= Source data =
::::::::

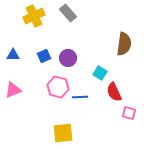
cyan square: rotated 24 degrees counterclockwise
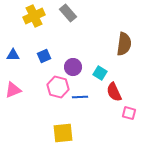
purple circle: moved 5 px right, 9 px down
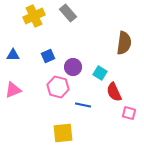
brown semicircle: moved 1 px up
blue square: moved 4 px right
blue line: moved 3 px right, 8 px down; rotated 14 degrees clockwise
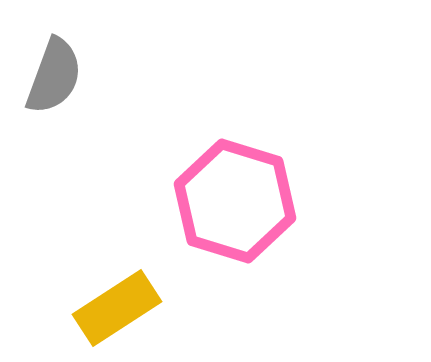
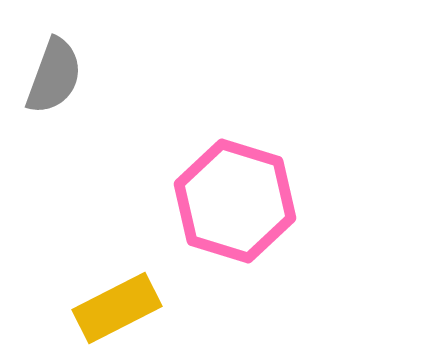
yellow rectangle: rotated 6 degrees clockwise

::::::::

= Exercise objective =
Pull out each of the lines above word for word, and leave out the pictures.

= Answer for this exercise =
cyan square: rotated 24 degrees counterclockwise
purple circle: moved 5 px right, 9 px down
brown semicircle: moved 1 px up
blue square: moved 4 px right
blue line: moved 3 px right, 8 px down; rotated 14 degrees clockwise
yellow rectangle: rotated 6 degrees clockwise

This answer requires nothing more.